▶ _Aim of the exercise_: Exact transcript, pictures excluded: write out every record below.

Edit difference data:

---------------

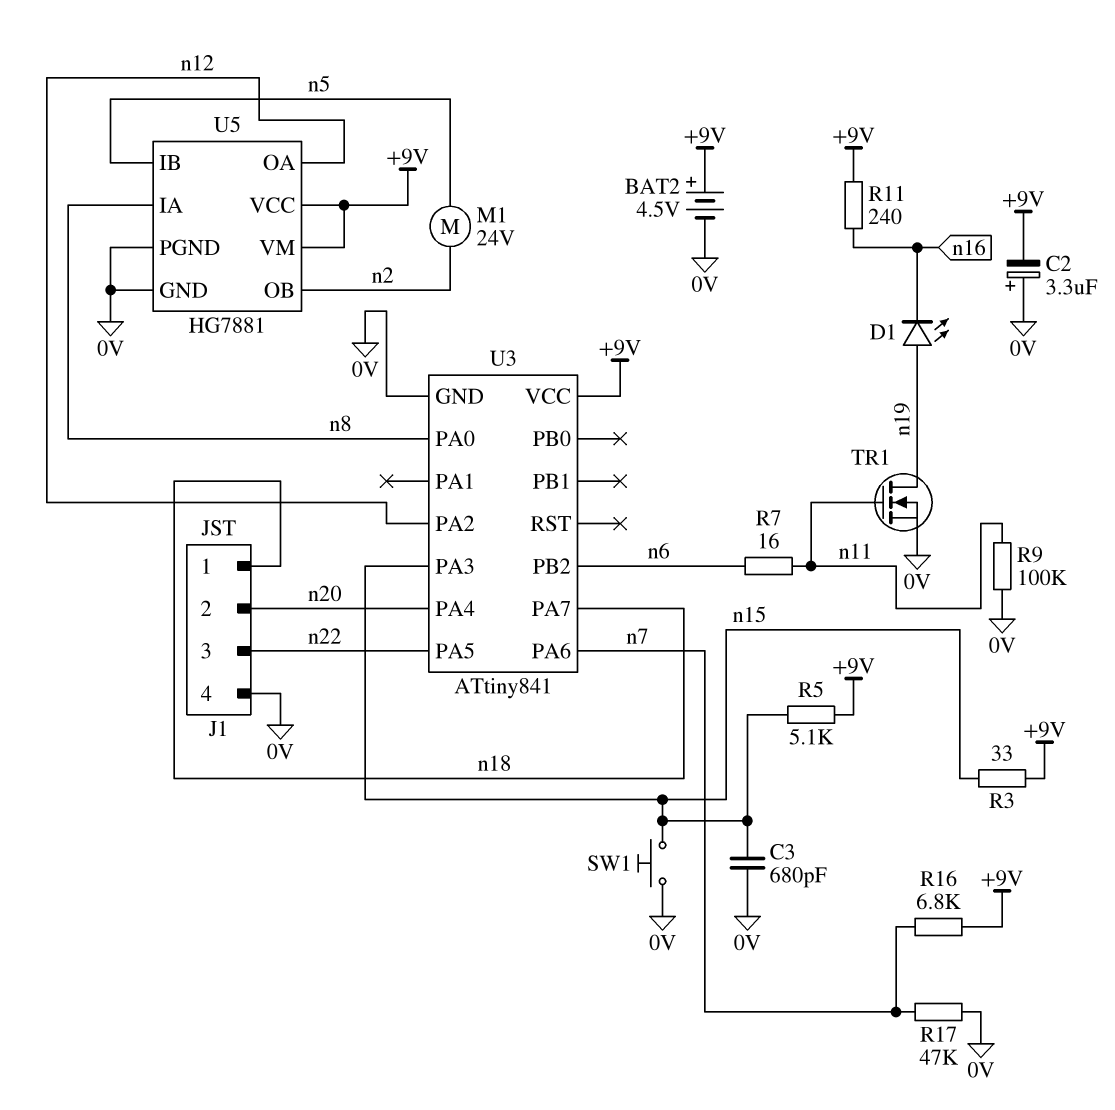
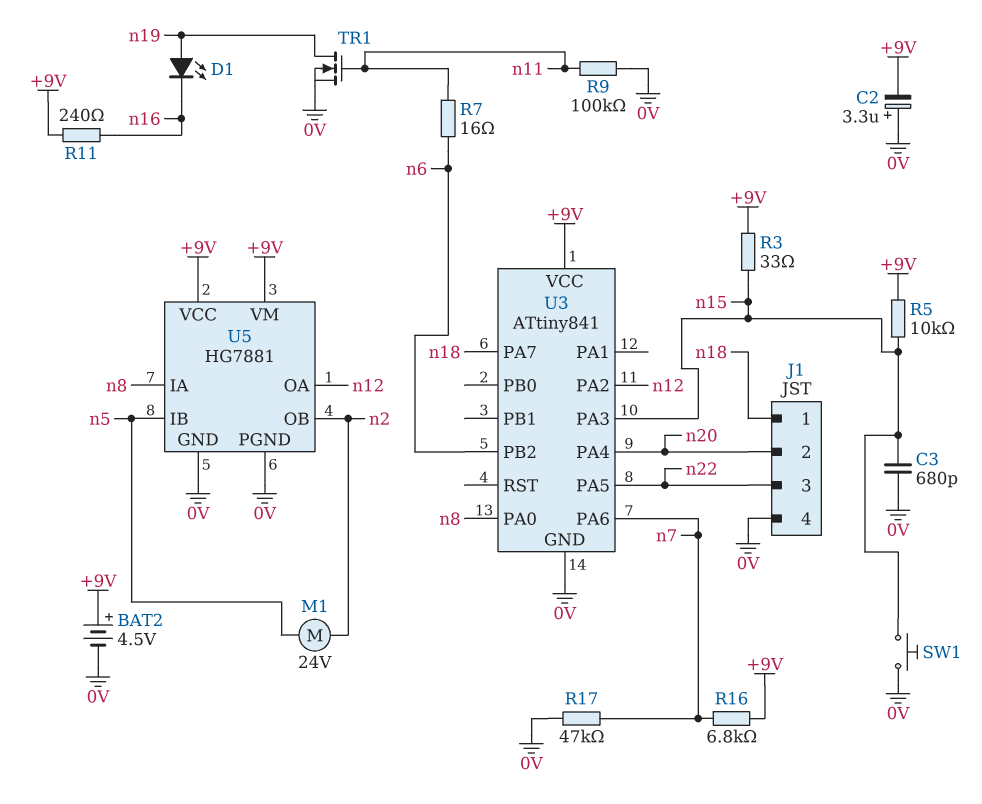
R5: 5.1k (+9V, n15) -> 10k (+9V, n15)

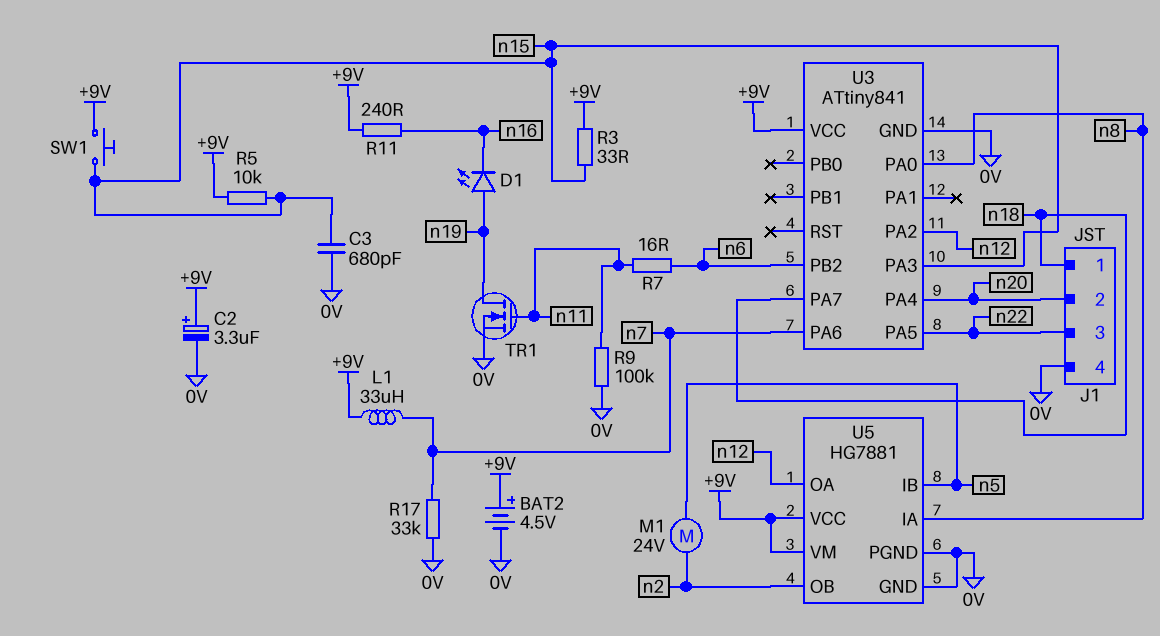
C2: 3.3uF (plus 0V, minus +9V) -> 3.3uF (plus +9V, minus 0V)
L1: none -> 33uH (+9V, n7)
R16: 6.8k (+9V, n7) -> none
R17: 47k (0V, n7) -> 33k (0V, n7)
SW1: button (0V, n15) -> button (+9V, n15)

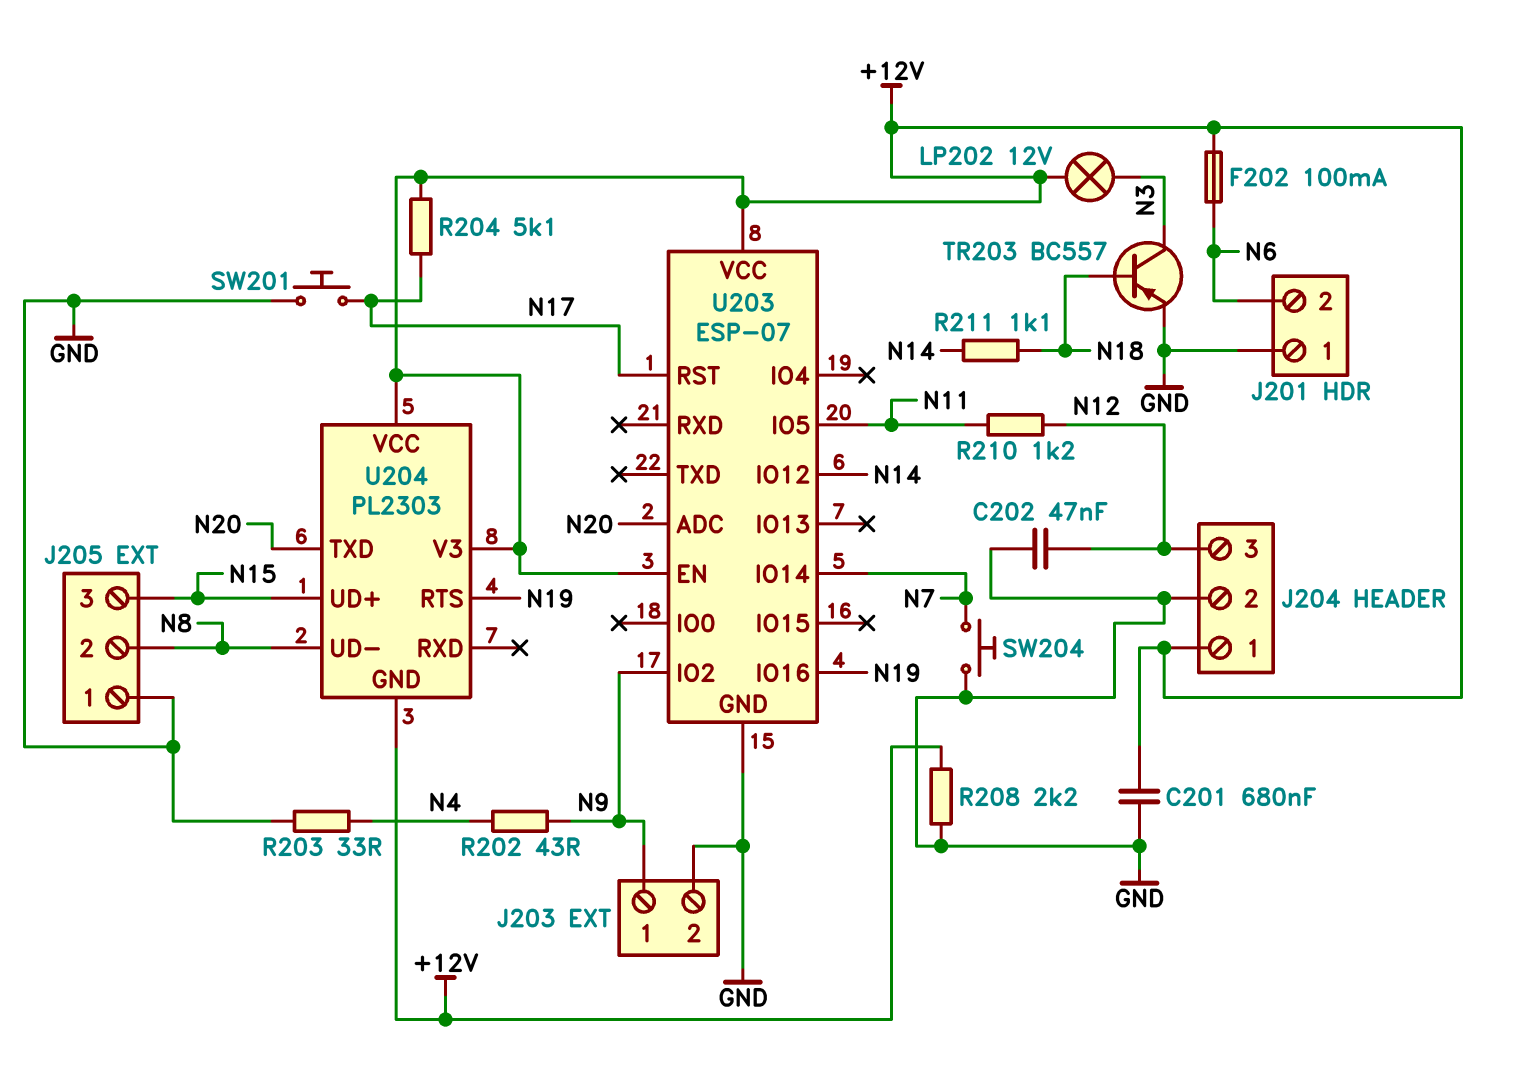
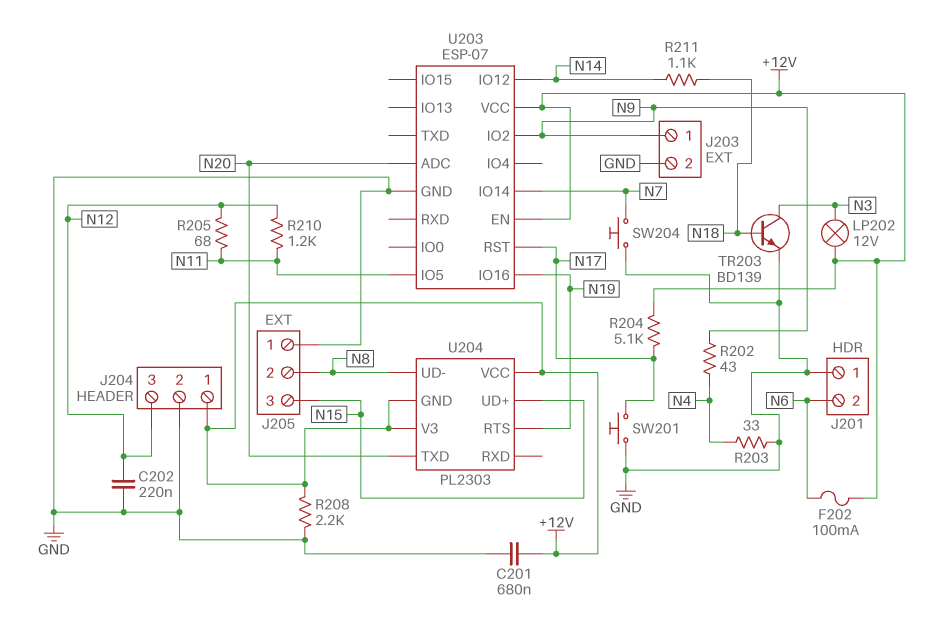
C202: 47nF (GND, N12) -> 220nF (GND, N12)
R205: none -> 68 (N11, N12)
TR203: PNP BC557 (B N18, C N3, E GND) -> NPN BD139 (B N18, C N3, E GND)

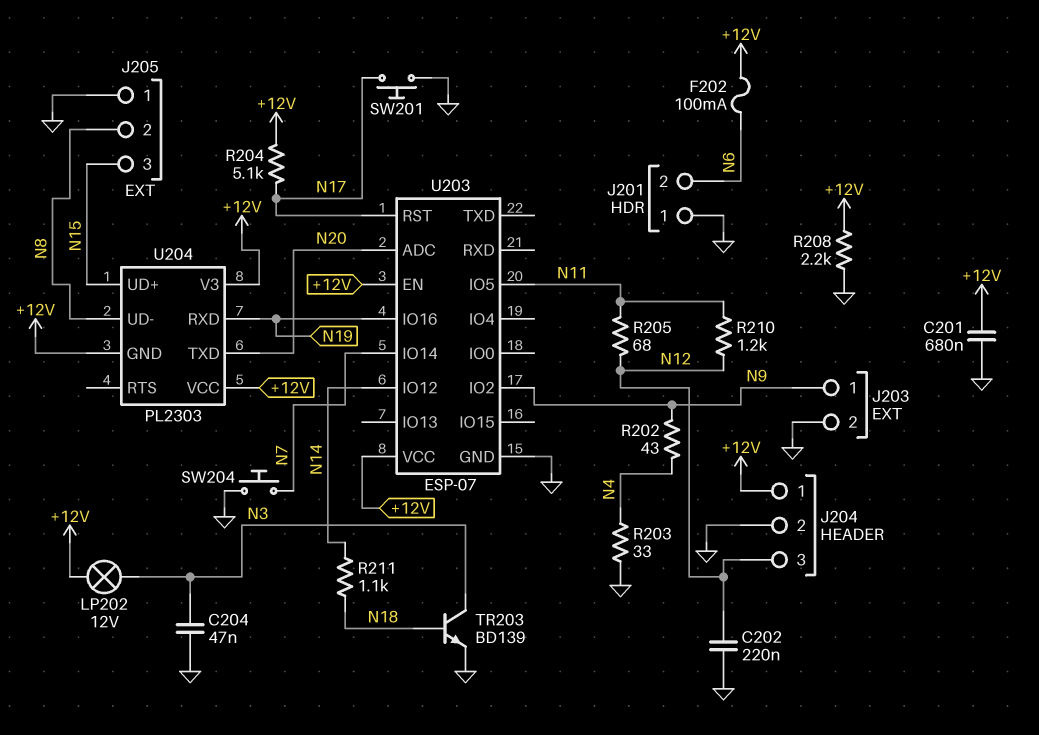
C204: none -> 47nF (GND, N3)
U204 pin RTS: N19 -> none
U204 pin RXD: none -> N19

---------------

▶ _Completed exercise_:
R5: 5.1k (+9V, n15) -> 10k (+9V, n15)

C2: 3.3uF (plus 0V, minus +9V) -> 3.3uF (plus +9V, minus 0V)
L1: none -> 33uH (+9V, n7)
R16: 6.8k (+9V, n7) -> none
R17: 47k (0V, n7) -> 33k (0V, n7)
SW1: button (0V, n15) -> button (+9V, n15)

C202: 47nF (GND, N12) -> 220nF (GND, N12)
R205: none -> 68 (N11, N12)
TR203: PNP BC557 (B N18, C N3, E GND) -> NPN BD139 (B N18, C N3, E GND)

C204: none -> 47nF (GND, N3)
U204 pin RTS: N19 -> none
U204 pin RXD: none -> N19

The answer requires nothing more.